Segment Start: Exercise data

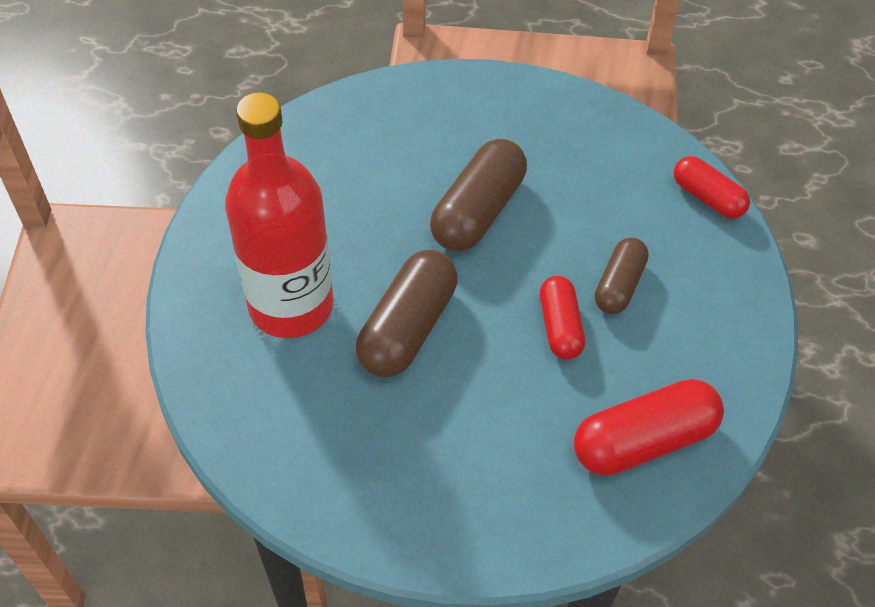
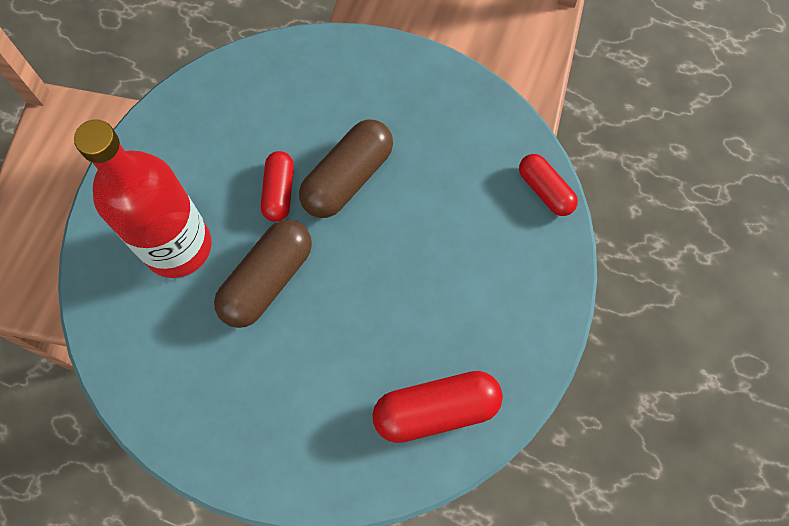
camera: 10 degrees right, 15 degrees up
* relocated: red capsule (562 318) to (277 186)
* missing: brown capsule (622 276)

Segment End: Exercise data

### Task statement
For each line above that has the word "capsule", add one to a tally, and report the final tally alone.

### Task answer
2